### [DATA TO PROCESS]
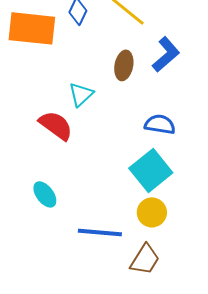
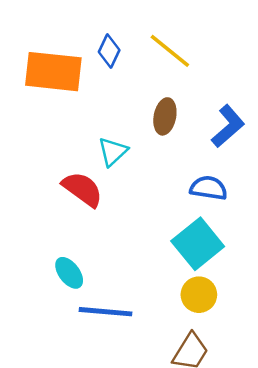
blue L-shape: (166, 54) -> (228, 126), moved
blue line: (100, 232) -> (106, 312), moved

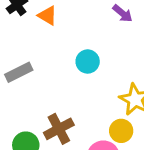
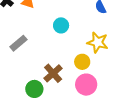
yellow circle: (121, 131) -> (82, 62), moved

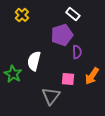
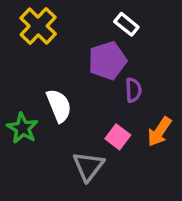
yellow cross: (22, 15) -> (38, 26), size x1.5
white semicircle: (34, 61) -> (59, 106), turned 144
pink square: (68, 79) -> (118, 137), turned 32

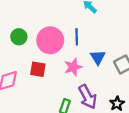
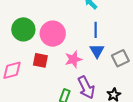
green circle: (19, 37) -> (23, 29), size x1.5
blue line: (77, 37) -> (96, 30), moved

### [EXERCISE BRIEF]
Pick up at the line containing "yellow circle: (121, 131) -> (82, 62), moved" and copy each line exactly until the data ends, including that last line; copy no pictures.

### [EXERCISE OUTPUT]
yellow circle: (121, 131) -> (82, 62), moved

yellow cross: (22, 15) -> (38, 26), size x1.5
white semicircle: (34, 61) -> (59, 106), turned 144
pink square: (68, 79) -> (118, 137), turned 32

green circle: (19, 37) -> (23, 29), size x1.5
blue line: (77, 37) -> (96, 30), moved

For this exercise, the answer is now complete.